Task instructions: The pictures are to be dropped, and the records below are to be restated word for word.

Input:
+--

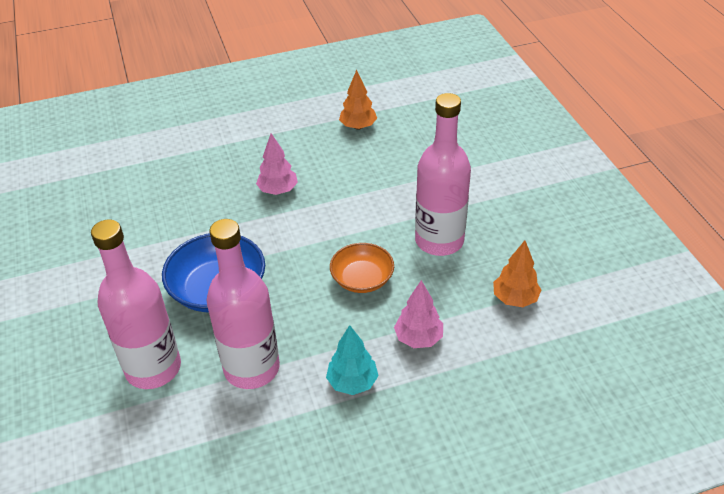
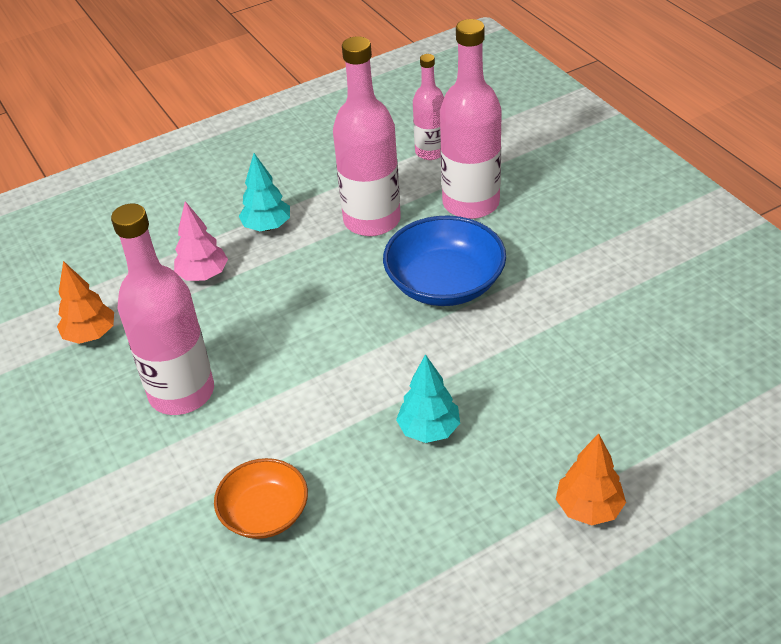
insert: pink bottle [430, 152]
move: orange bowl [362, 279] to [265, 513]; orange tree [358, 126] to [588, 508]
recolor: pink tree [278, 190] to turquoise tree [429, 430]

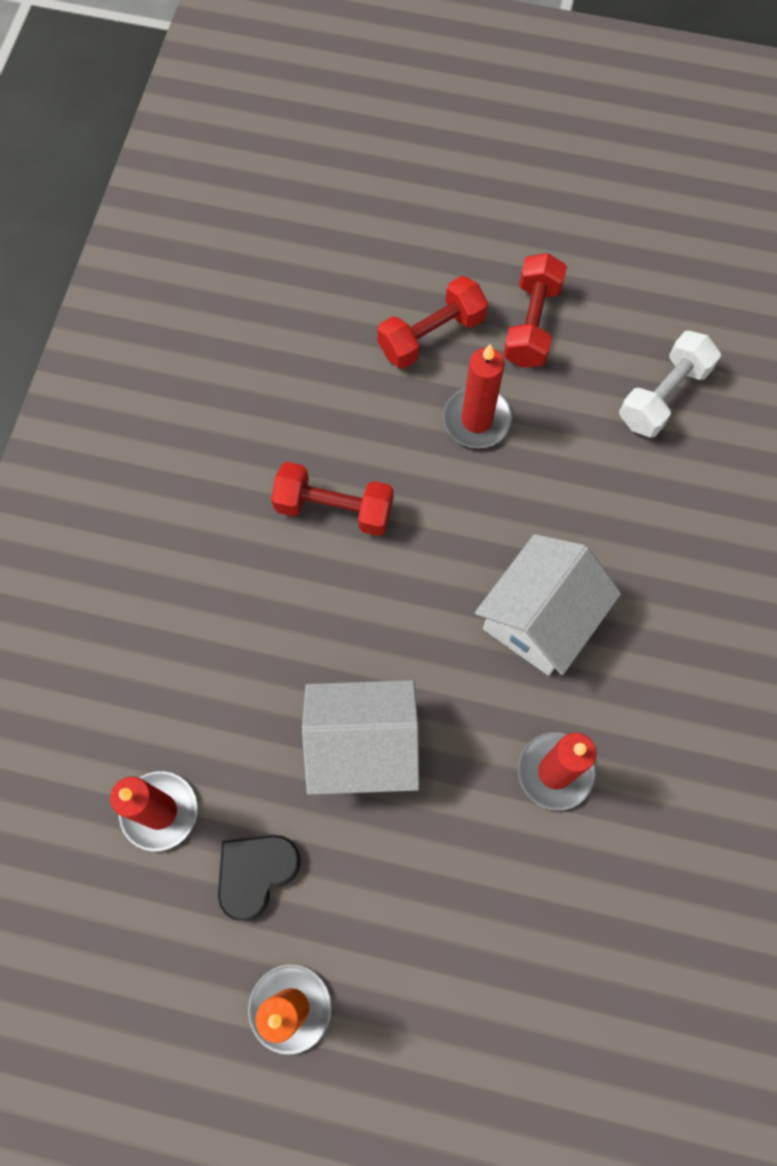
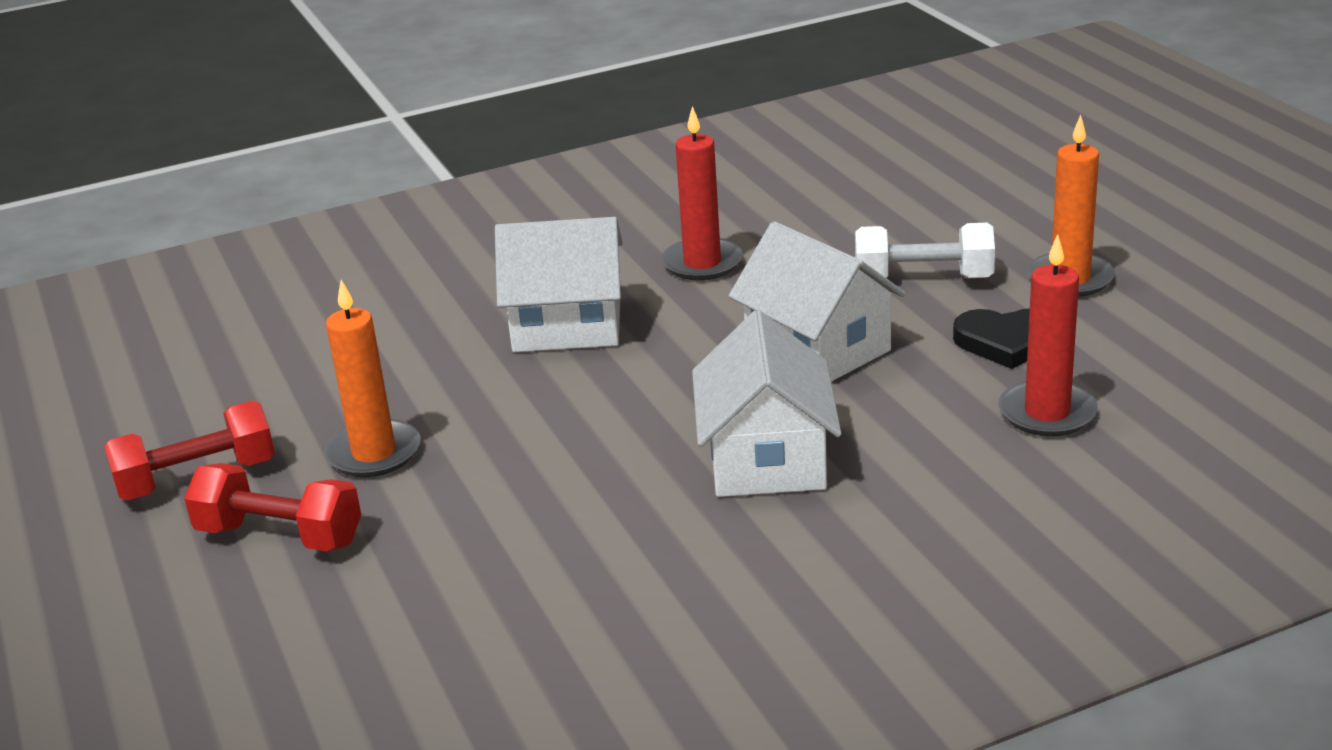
delete: red dumbbell [334, 509]
insert: white house [766, 459]
move: white dumbbell [663, 396] to [923, 279]
recolor: red candle [477, 420] to orange candle [374, 453]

+--

Task solution:
insert: pink bottle [430, 152]
move: orange bowl [362, 279] to [265, 513]; orange tree [358, 126] to [588, 508]
recolor: pink tree [278, 190] to turquoise tree [429, 430]

delete: red dumbbell [334, 509]
insert: white house [766, 459]
move: white dumbbell [663, 396] to [923, 279]
recolor: red candle [477, 420] to orange candle [374, 453]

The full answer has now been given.